The task: Your reproduction of the entries should be exact and should contain no pictures.

(Records from a collection)
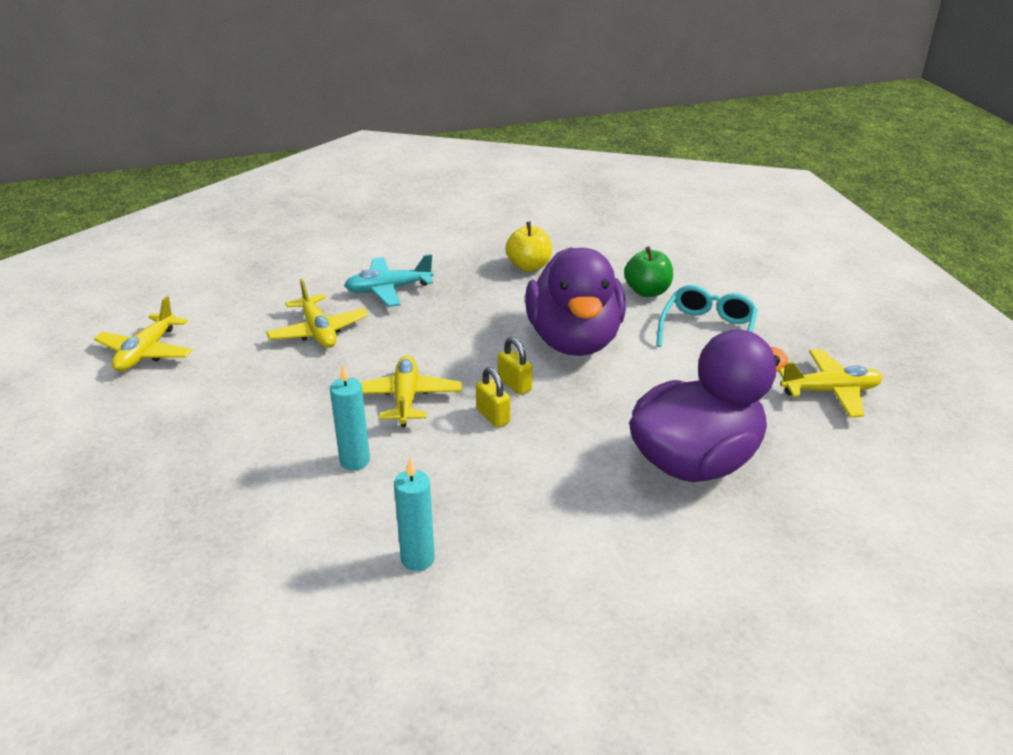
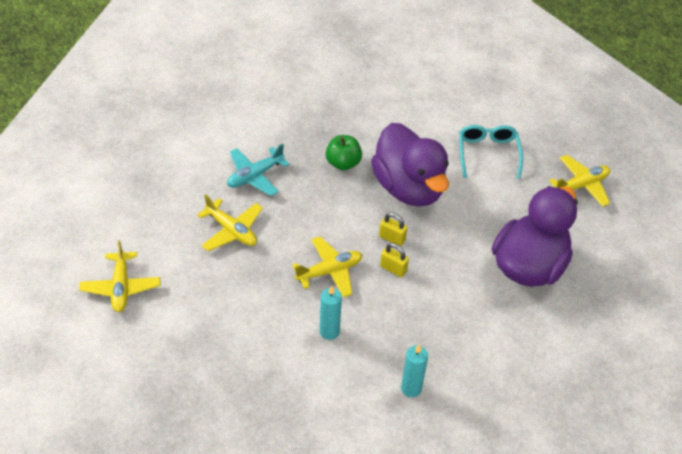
camera: 25 degrees left, 15 degrees up
(406, 398) = (329, 271): yellow plane -> yellow plane turned 90 degrees clockwise
(529, 266) = (341, 124): yellow apple -> none
(647, 291) = (433, 128): green apple -> green apple (343, 163)

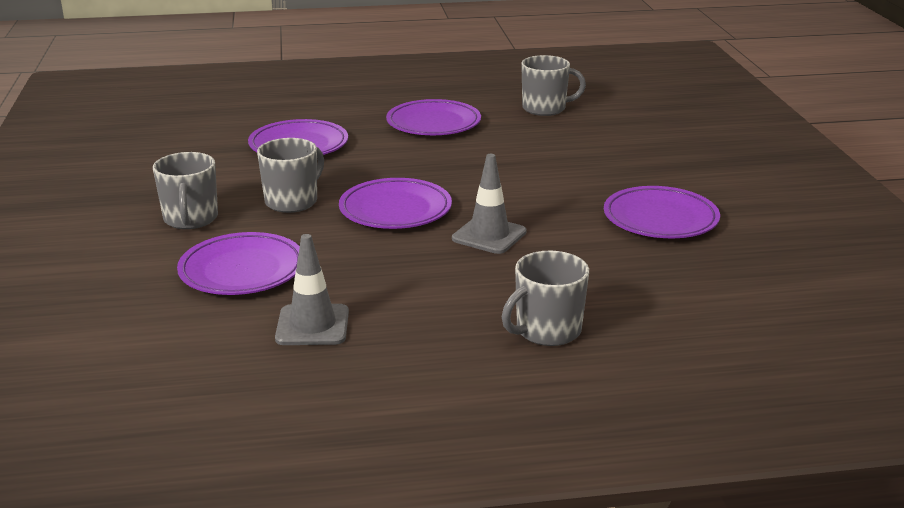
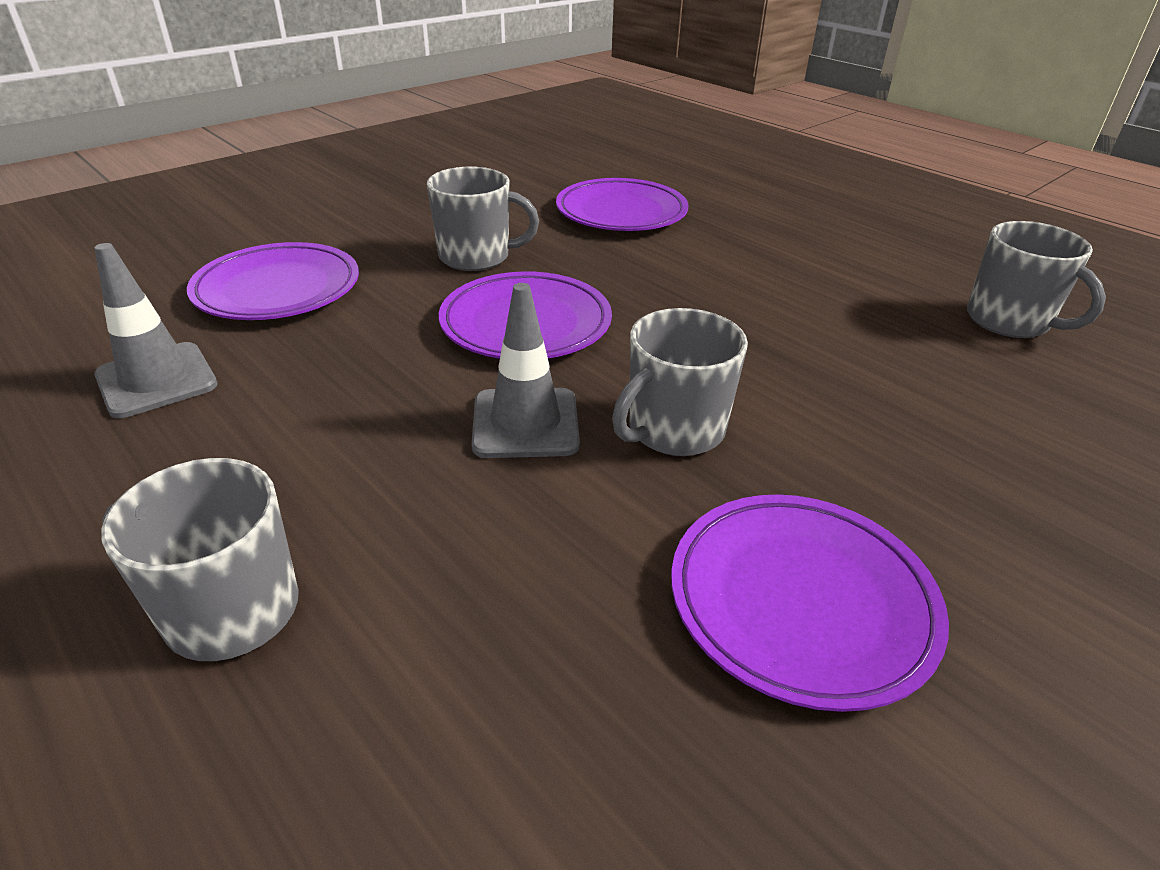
camera: 55 degrees right, 10 degrees up
(190, 219) = (378, 224): grey mug -> grey mug (674, 430)
(433, 123) = (808, 262): purple plate -> none

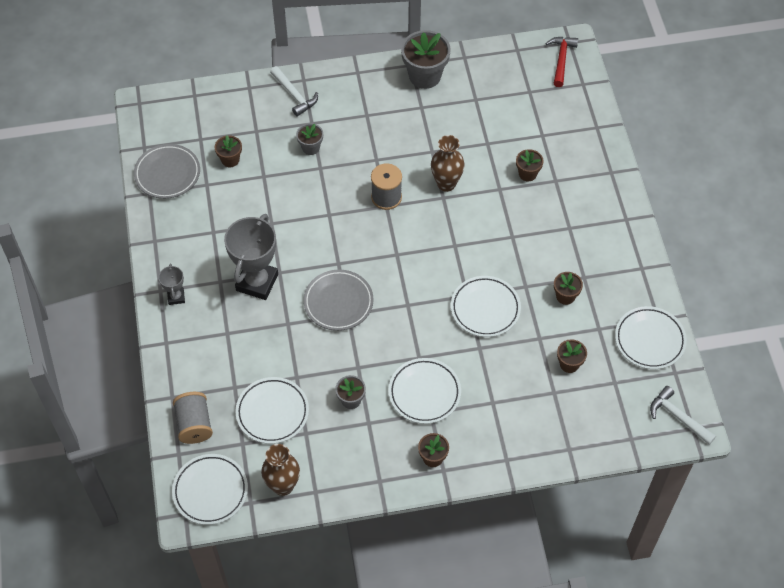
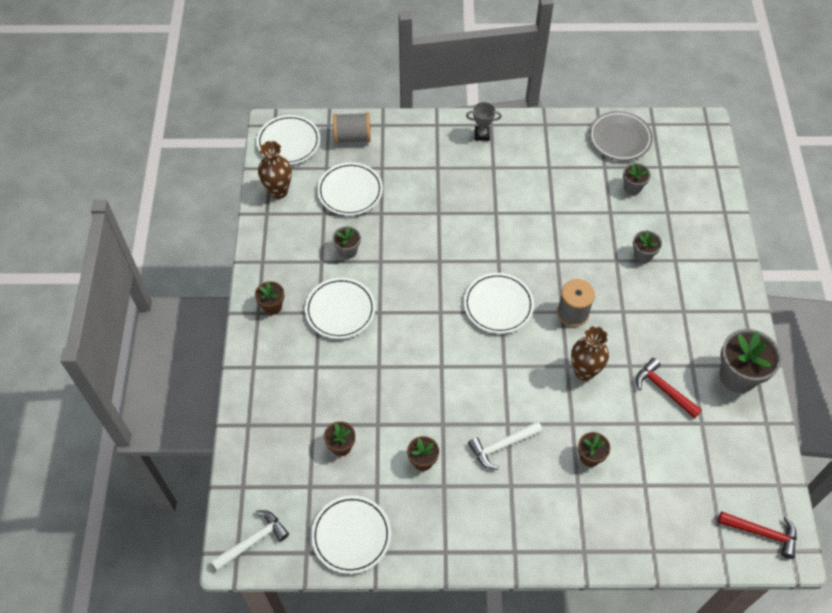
camera: 100 degrees right, 0 degrees up
(230, 160) = (632, 187): brown flower pot -> grey flower pot
(257, 282) = (487, 194): grey trophy -> none
(294, 95) = (713, 249): white hammer -> white hammer (502, 446)
(338, 302) = (453, 255): grey plate -> none
(450, 126) = (664, 389): none -> red hammer
(485, 308) = (422, 380): white plate -> white plate (498, 305)

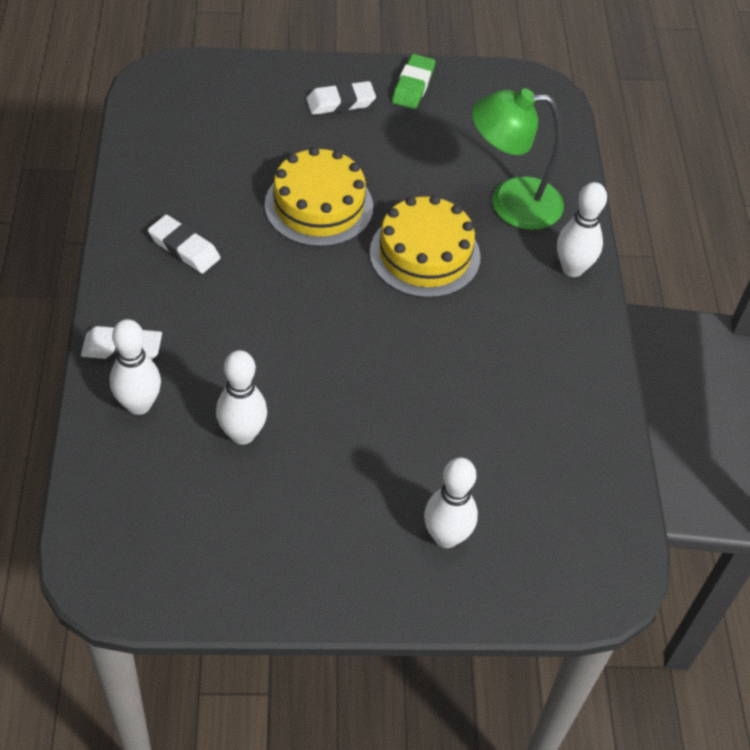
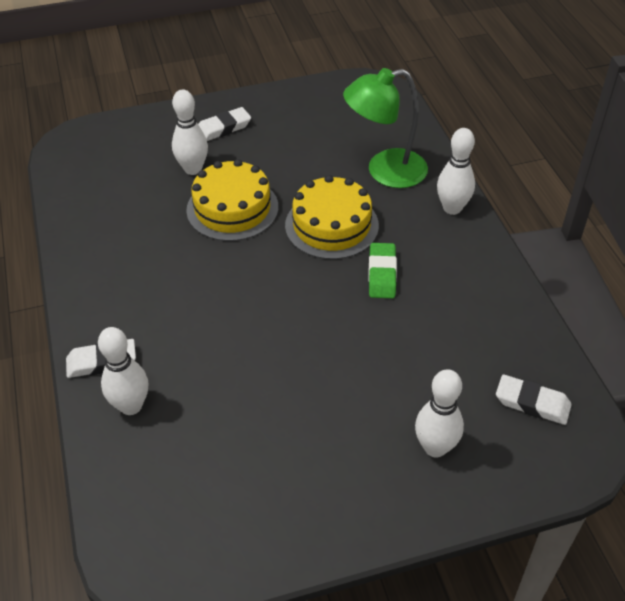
camera: 10 degrees left, 5 degrees down
(184, 248) = (131, 267): white eraser -> white eraser (532, 403)
(242, 434) = (230, 407): white bowling pin -> white bowling pin (193, 169)
(413, 86) = (276, 104): green eraser -> green eraser (382, 274)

Response below:
camera: 25 degrees left, 15 degrees up
(406, 398) = (329, 271): yellow plane -> yellow plane turned 90 degrees clockwise
(529, 266) = (341, 124): yellow apple -> none
(647, 291) = (433, 128): green apple -> green apple (343, 163)

camera: 55 degrees right, 10 degrees up
(190, 219) = (378, 224): grey mug -> grey mug (674, 430)
(433, 123) = (808, 262): purple plate -> none

camera: 100 degrees right, 0 degrees up
(230, 160) = (632, 187): brown flower pot -> grey flower pot
(257, 282) = (487, 194): grey trophy -> none
(294, 95) = (713, 249): white hammer -> white hammer (502, 446)
(338, 302) = (453, 255): grey plate -> none
(450, 126) = (664, 389): none -> red hammer
(485, 308) = (422, 380): white plate -> white plate (498, 305)

camera: 10 degrees left, 5 degrees down
(184, 248) = (131, 267): white eraser -> white eraser (532, 403)
(242, 434) = (230, 407): white bowling pin -> white bowling pin (193, 169)
(413, 86) = (276, 104): green eraser -> green eraser (382, 274)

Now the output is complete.